● **TASK STATEMENT**
Look for the word "RESET" in the entries and copy every line where it shows up.
[Opening THE INPUT section]
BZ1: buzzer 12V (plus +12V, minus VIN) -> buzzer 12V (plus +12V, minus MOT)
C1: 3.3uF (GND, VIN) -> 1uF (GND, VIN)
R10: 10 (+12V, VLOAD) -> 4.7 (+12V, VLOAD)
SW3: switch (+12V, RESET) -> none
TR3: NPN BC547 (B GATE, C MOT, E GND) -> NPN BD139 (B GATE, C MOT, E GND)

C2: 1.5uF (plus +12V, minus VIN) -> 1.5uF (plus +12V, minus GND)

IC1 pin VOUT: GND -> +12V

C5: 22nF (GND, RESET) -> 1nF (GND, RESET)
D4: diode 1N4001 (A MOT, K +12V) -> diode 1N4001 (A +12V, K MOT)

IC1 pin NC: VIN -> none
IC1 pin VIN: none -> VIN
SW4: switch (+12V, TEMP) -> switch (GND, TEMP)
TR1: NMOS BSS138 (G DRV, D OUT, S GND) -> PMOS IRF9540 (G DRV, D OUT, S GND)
[Closing THE INPUT section]
● **FINAL ANSWER**
SW3: switch (+12V, RESET) -> none
C5: 22nF (GND, RESET) -> 1nF (GND, RESET)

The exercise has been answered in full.